==== EXTRACTED DATA

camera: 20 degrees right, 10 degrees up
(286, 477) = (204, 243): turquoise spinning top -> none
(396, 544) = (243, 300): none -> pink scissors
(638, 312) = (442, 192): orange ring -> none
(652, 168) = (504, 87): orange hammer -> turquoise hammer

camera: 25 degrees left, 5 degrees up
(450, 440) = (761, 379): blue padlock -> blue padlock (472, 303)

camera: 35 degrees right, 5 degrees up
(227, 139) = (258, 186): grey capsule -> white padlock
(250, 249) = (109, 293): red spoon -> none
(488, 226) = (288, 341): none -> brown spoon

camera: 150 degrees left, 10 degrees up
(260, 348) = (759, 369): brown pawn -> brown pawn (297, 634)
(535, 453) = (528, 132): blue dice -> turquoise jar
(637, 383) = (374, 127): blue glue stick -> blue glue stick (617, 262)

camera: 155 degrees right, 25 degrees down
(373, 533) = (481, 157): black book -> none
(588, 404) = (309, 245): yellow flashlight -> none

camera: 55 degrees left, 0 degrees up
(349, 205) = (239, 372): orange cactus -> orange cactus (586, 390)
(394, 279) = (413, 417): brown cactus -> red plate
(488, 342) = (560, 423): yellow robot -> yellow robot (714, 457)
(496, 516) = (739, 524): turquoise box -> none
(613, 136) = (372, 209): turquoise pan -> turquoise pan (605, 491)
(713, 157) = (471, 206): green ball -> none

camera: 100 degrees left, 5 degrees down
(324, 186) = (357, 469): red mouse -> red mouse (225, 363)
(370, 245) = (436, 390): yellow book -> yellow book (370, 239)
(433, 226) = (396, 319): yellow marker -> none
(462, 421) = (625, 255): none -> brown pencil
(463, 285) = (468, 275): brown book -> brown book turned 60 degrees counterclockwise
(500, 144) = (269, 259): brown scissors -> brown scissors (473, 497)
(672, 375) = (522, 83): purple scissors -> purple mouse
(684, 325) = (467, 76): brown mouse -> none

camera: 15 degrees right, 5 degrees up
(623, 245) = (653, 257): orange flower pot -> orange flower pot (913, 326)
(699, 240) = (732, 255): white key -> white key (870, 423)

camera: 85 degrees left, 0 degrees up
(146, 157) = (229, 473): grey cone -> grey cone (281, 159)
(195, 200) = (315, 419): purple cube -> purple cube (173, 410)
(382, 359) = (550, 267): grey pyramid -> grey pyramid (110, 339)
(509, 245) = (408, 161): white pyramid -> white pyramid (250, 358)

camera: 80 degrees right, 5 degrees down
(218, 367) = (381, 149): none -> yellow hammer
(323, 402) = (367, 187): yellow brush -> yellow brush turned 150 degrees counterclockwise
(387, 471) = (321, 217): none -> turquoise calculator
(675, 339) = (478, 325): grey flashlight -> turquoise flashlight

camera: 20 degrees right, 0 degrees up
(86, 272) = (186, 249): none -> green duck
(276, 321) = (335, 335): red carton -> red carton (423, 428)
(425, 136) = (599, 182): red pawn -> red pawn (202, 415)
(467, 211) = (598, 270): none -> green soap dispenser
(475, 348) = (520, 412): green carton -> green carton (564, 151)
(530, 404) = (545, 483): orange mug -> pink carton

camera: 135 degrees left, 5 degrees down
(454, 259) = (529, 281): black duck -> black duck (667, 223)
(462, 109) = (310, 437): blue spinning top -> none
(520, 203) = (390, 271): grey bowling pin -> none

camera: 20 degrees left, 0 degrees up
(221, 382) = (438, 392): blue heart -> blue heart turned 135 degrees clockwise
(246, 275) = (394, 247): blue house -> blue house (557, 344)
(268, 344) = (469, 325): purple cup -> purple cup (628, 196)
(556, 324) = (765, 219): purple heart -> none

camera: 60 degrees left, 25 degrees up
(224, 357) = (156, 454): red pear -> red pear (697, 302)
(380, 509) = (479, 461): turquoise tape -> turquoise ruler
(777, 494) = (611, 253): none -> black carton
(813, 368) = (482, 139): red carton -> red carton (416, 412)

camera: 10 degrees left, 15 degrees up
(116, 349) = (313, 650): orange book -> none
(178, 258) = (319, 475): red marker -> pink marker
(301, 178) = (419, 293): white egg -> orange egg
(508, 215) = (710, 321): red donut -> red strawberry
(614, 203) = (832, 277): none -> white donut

========

PROMPT
The lines to retype run from the start of the entries through the line containing "(535, 453) = (528, 132): blue"; reproduce them exactly and add nothing.

SOLUTION FOR THIS PROBLEM
camera: 20 degrees right, 10 degrees up
(286, 477) = (204, 243): turquoise spinning top -> none
(396, 544) = (243, 300): none -> pink scissors
(638, 312) = (442, 192): orange ring -> none
(652, 168) = (504, 87): orange hammer -> turquoise hammer

camera: 25 degrees left, 5 degrees up
(450, 440) = (761, 379): blue padlock -> blue padlock (472, 303)

camera: 35 degrees right, 5 degrees up
(227, 139) = (258, 186): grey capsule -> white padlock
(250, 249) = (109, 293): red spoon -> none
(488, 226) = (288, 341): none -> brown spoon

camera: 150 degrees left, 10 degrees up
(260, 348) = (759, 369): brown pawn -> brown pawn (297, 634)
(535, 453) = (528, 132): blue dice -> turquoise jar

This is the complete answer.